→ Exercise requirements: If pictures appear in the lines below, skip them and copy exactly the lines from the one containing "(324, 253) = (528, 158): green" through the one containing "(191, 440) = (495, 219): red duck -> none", and nothing else.

→ Records shown:
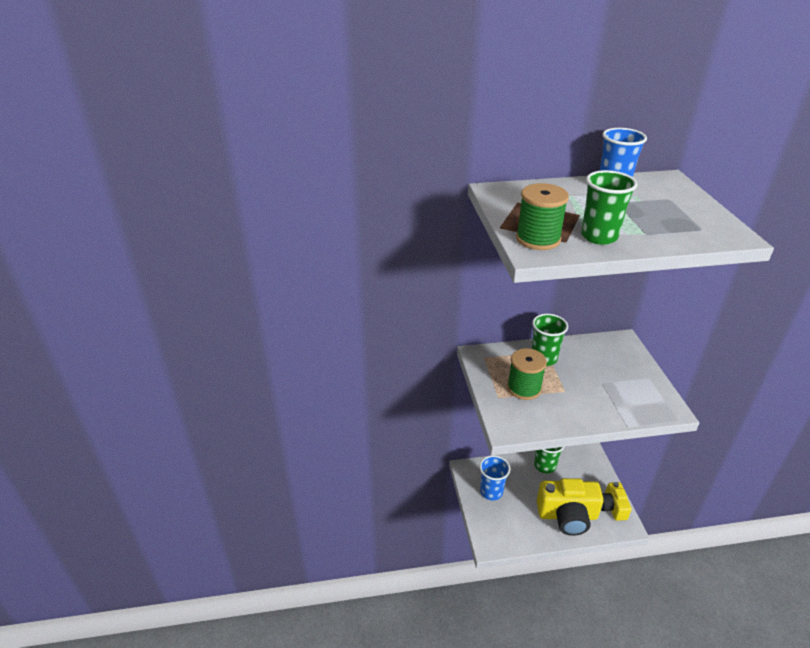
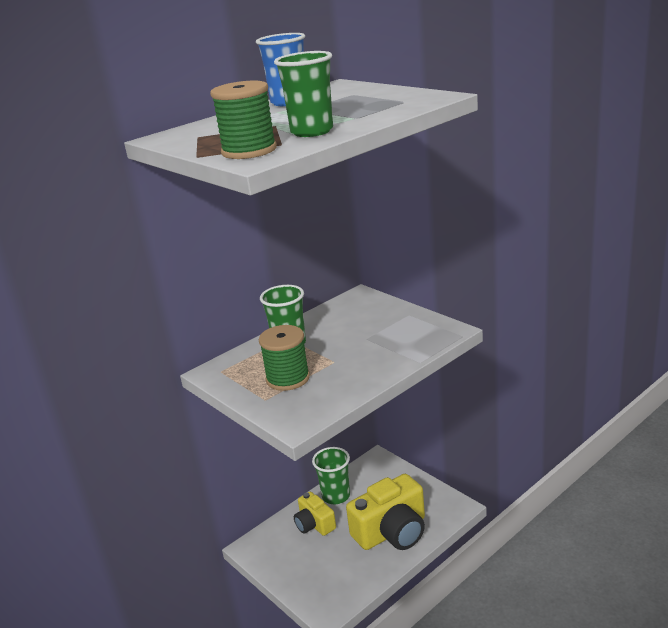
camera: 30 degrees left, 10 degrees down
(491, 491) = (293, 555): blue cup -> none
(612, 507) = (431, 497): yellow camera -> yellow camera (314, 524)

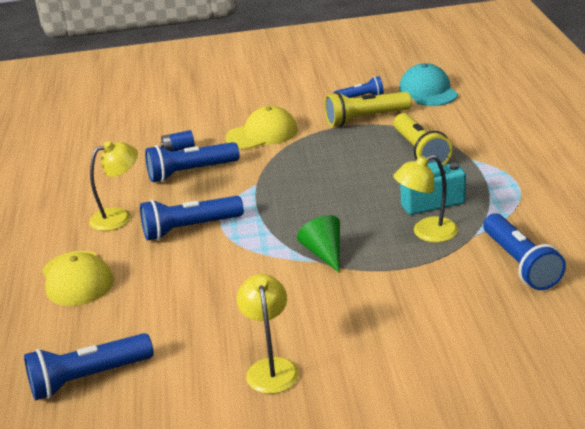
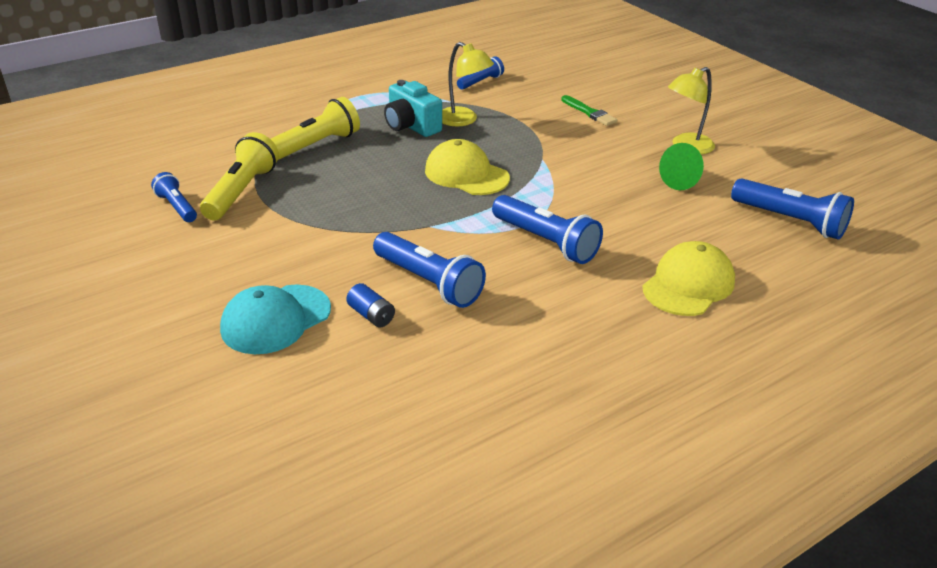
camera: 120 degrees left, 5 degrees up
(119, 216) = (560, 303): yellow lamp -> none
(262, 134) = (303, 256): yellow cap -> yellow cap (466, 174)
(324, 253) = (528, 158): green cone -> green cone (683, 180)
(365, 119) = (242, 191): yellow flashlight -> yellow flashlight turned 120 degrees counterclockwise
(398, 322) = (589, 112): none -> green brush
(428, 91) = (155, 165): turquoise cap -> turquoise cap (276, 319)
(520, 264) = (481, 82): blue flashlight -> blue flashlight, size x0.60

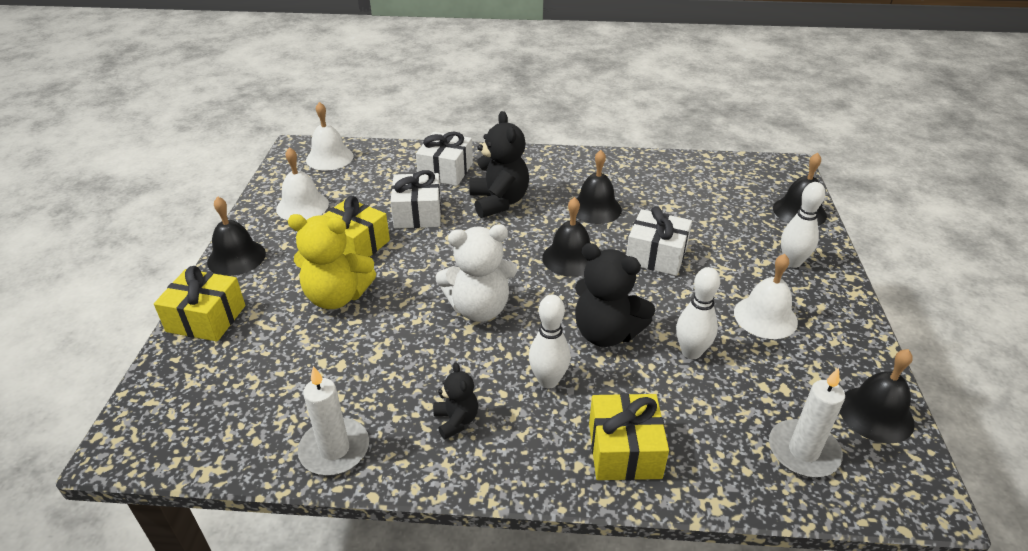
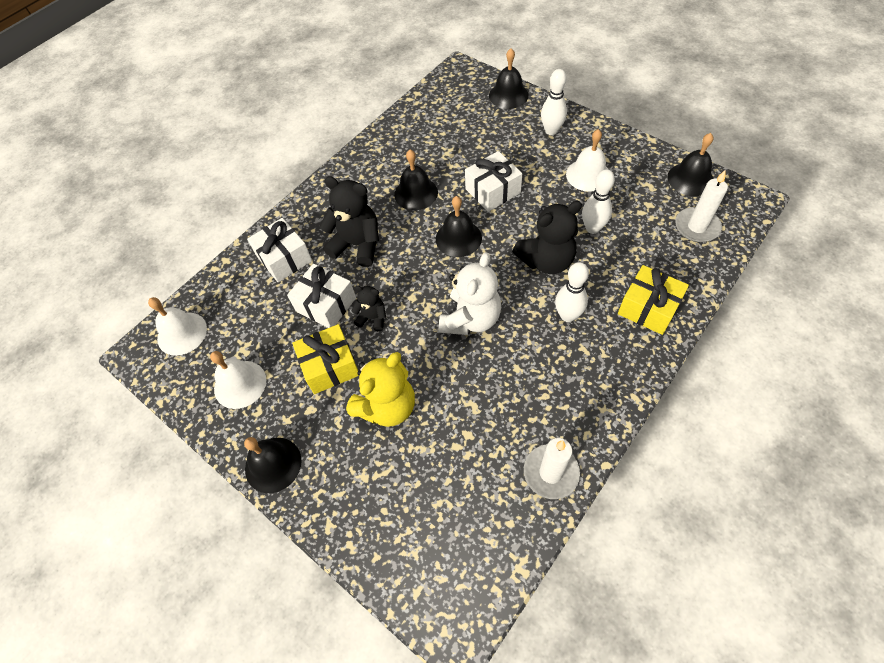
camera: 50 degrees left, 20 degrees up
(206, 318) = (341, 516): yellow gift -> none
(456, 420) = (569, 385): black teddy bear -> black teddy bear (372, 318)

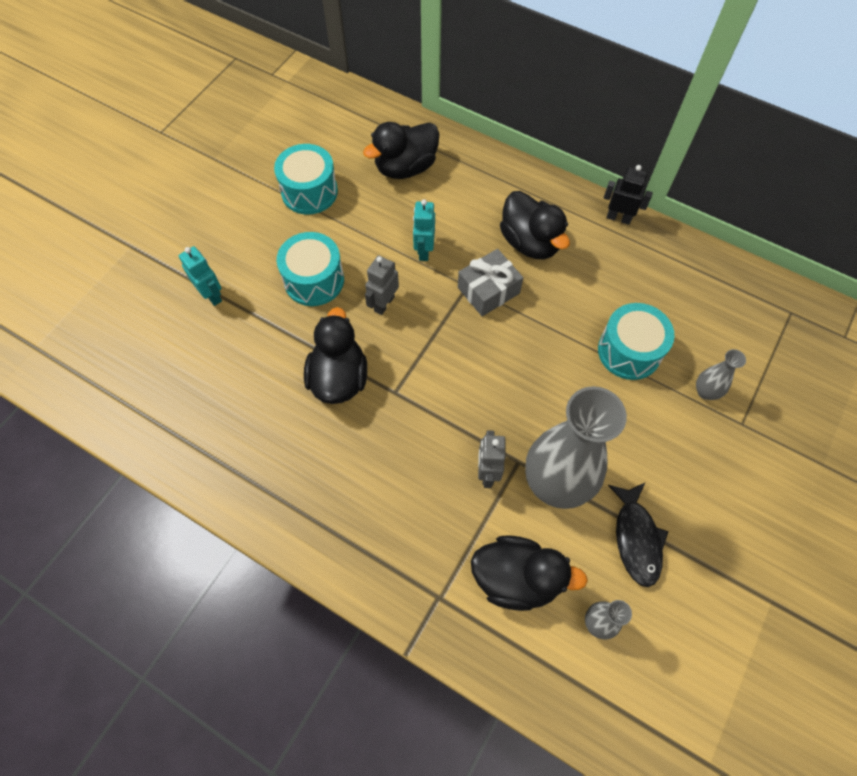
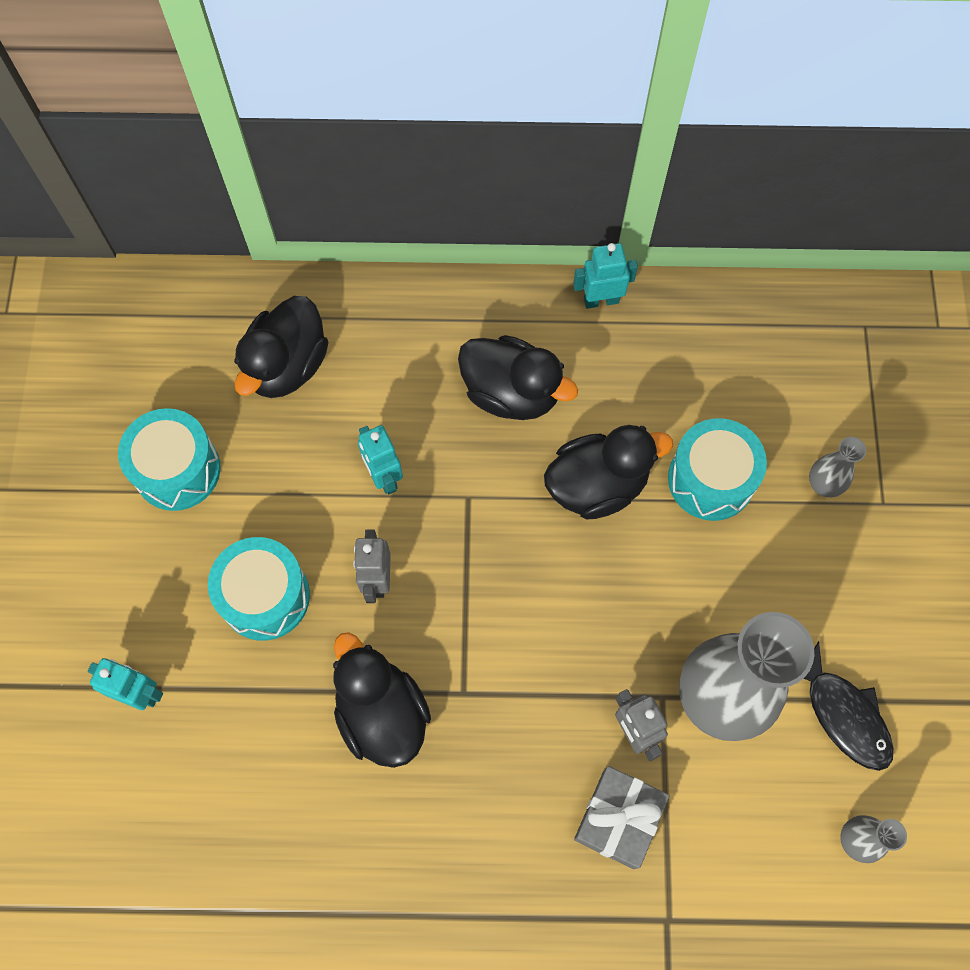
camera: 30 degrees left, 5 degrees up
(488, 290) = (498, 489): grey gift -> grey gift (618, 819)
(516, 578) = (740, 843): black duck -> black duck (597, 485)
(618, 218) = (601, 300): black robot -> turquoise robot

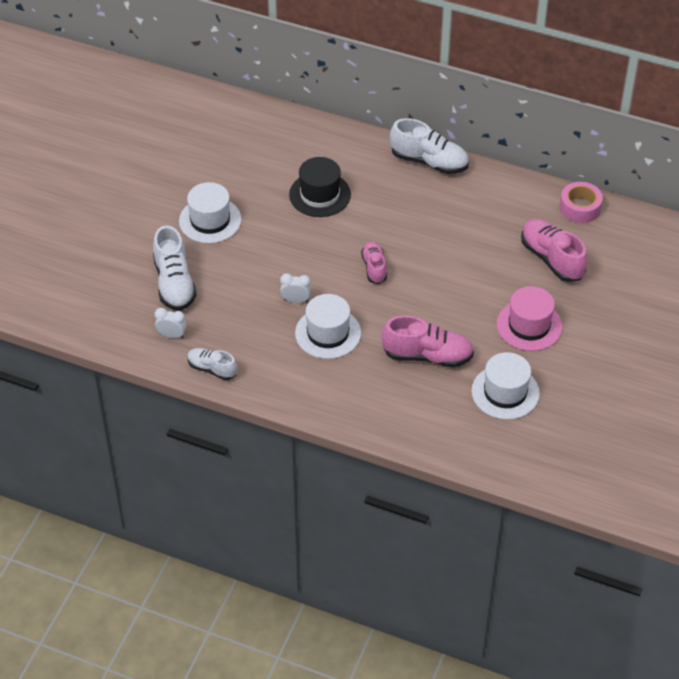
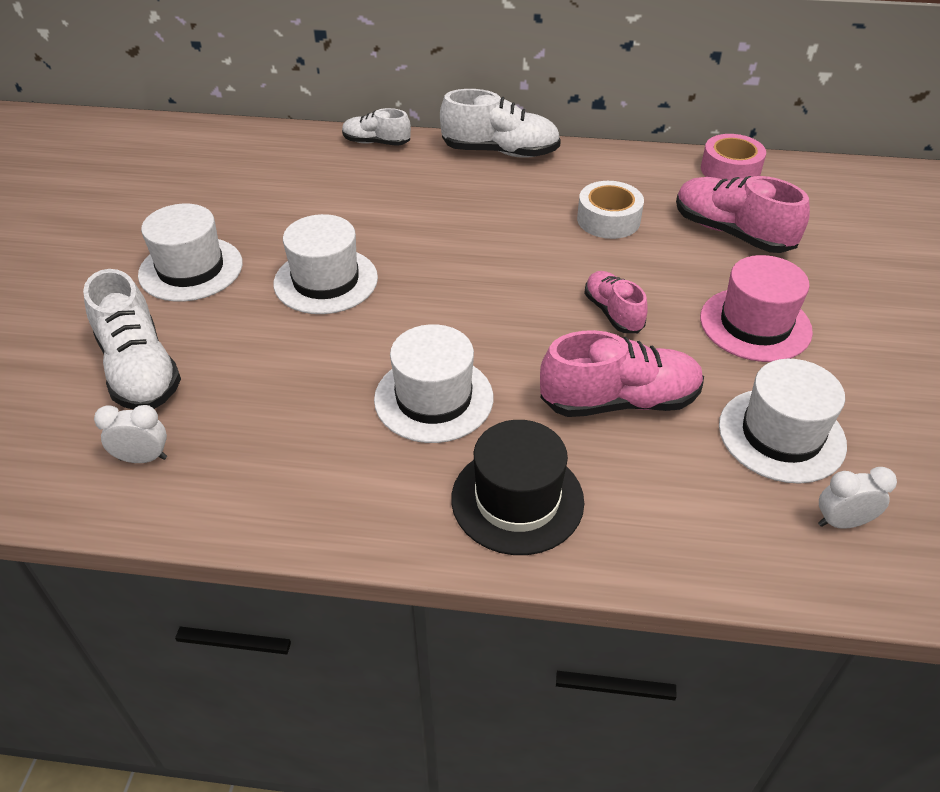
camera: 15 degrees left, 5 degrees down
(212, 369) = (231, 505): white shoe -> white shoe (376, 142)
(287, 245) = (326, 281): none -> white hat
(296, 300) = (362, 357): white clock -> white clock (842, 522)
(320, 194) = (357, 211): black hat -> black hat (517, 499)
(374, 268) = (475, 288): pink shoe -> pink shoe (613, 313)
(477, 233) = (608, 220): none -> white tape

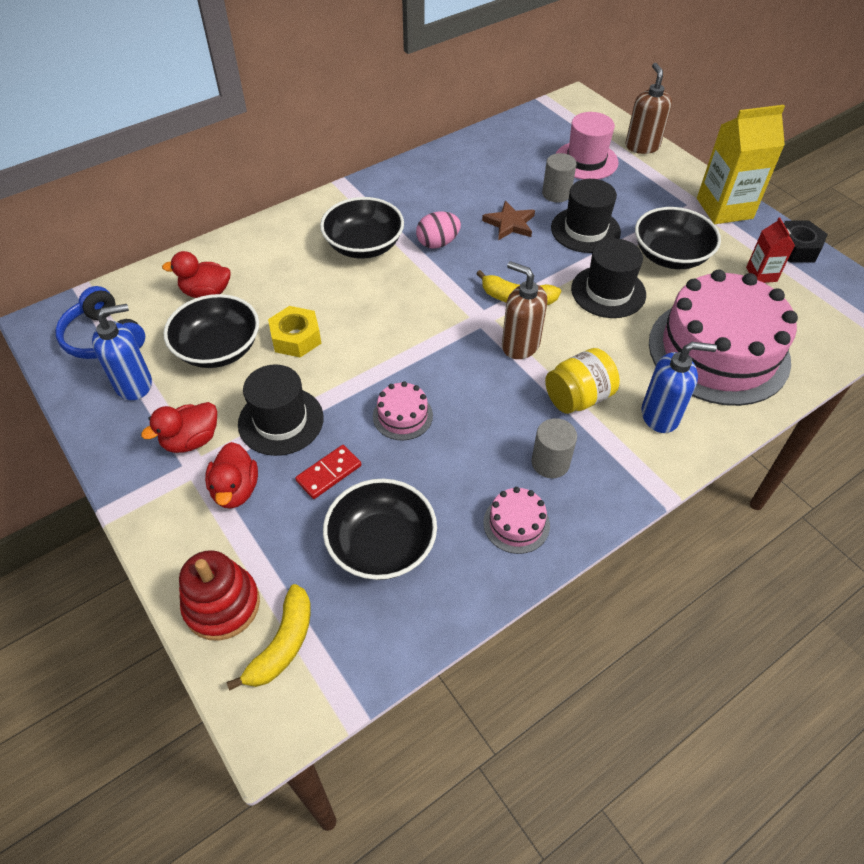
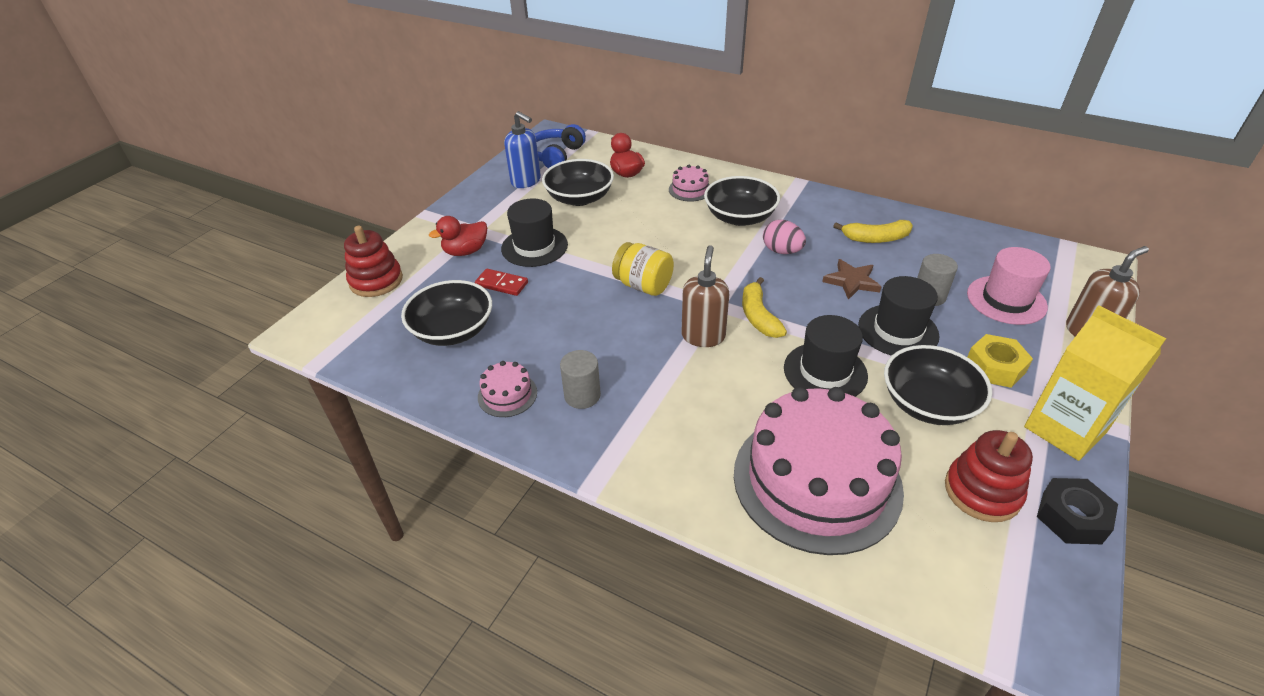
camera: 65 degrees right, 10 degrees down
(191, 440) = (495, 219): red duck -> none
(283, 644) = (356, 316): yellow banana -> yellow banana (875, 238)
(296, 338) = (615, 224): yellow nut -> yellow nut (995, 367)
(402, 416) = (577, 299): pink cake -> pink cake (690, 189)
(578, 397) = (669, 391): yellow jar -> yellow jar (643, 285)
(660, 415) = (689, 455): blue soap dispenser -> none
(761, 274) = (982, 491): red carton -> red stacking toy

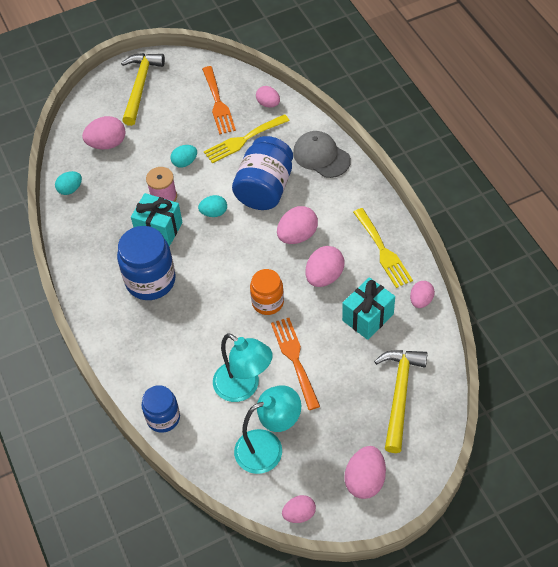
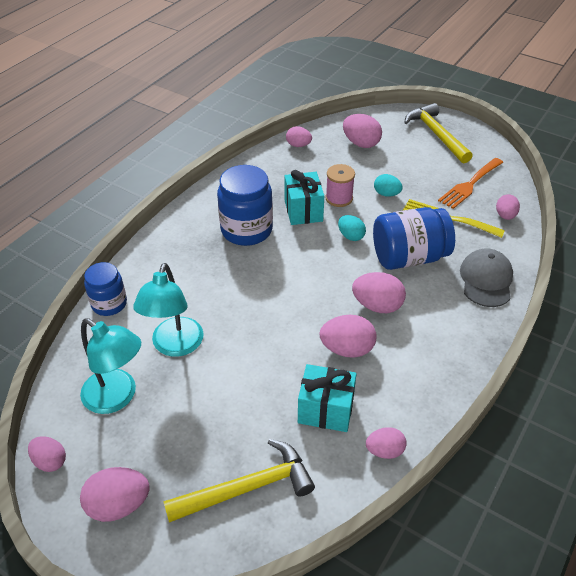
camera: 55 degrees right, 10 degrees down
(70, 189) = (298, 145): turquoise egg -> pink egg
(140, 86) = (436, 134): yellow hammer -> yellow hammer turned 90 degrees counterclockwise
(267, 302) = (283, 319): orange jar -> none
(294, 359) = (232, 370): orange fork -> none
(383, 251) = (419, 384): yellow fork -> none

→ Solution:
(324, 253) = (528, 158): green cone -> green cone (683, 180)
(365, 119) = (242, 191): yellow flashlight -> yellow flashlight turned 120 degrees counterclockwise
(398, 322) = (589, 112): none -> green brush
(428, 91) = (155, 165): turquoise cap -> turquoise cap (276, 319)
(520, 264) = (481, 82): blue flashlight -> blue flashlight, size x0.60

camera: 50 degrees left, 20 degrees up
(206, 318) = (341, 516): yellow gift -> none
(456, 420) = (569, 385): black teddy bear -> black teddy bear (372, 318)

camera: 30 degrees left, 5 degrees up
(488, 290) = (498, 489): grey gift -> grey gift (618, 819)
(516, 578) = (740, 843): black duck -> black duck (597, 485)
(618, 218) = (601, 300): black robot -> turquoise robot

camera: 15 degrees left, 5 degrees down
(212, 369) = (231, 505): white shoe -> white shoe (376, 142)
(287, 245) = (326, 281): none -> white hat
(296, 300) = (362, 357): white clock -> white clock (842, 522)
(320, 194) = (357, 211): black hat -> black hat (517, 499)
(374, 268) = (475, 288): pink shoe -> pink shoe (613, 313)
(477, 233) = (608, 220): none -> white tape

camera: 65 degrees right, 10 degrees down
(191, 440) = (495, 219): red duck -> none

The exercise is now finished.